*** Opening Materials provided ***
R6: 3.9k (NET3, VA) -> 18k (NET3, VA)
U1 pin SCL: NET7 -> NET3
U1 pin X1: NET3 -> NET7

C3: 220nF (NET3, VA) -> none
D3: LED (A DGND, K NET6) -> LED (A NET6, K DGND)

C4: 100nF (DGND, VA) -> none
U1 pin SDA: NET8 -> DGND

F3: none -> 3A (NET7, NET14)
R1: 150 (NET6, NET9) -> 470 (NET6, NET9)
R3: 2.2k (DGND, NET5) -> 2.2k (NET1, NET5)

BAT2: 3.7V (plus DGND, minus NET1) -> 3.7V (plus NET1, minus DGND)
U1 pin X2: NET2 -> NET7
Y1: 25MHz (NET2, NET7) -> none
*** Closing Materials provided ***
- [Work required]:
Produce a verbatim copy of each record above.

- [Written solution]:
R6: 3.9k (NET3, VA) -> 18k (NET3, VA)
U1 pin SCL: NET7 -> NET3
U1 pin X1: NET3 -> NET7

C3: 220nF (NET3, VA) -> none
D3: LED (A DGND, K NET6) -> LED (A NET6, K DGND)

C4: 100nF (DGND, VA) -> none
U1 pin SDA: NET8 -> DGND

F3: none -> 3A (NET7, NET14)
R1: 150 (NET6, NET9) -> 470 (NET6, NET9)
R3: 2.2k (DGND, NET5) -> 2.2k (NET1, NET5)

BAT2: 3.7V (plus DGND, minus NET1) -> 3.7V (plus NET1, minus DGND)
U1 pin X2: NET2 -> NET7
Y1: 25MHz (NET2, NET7) -> none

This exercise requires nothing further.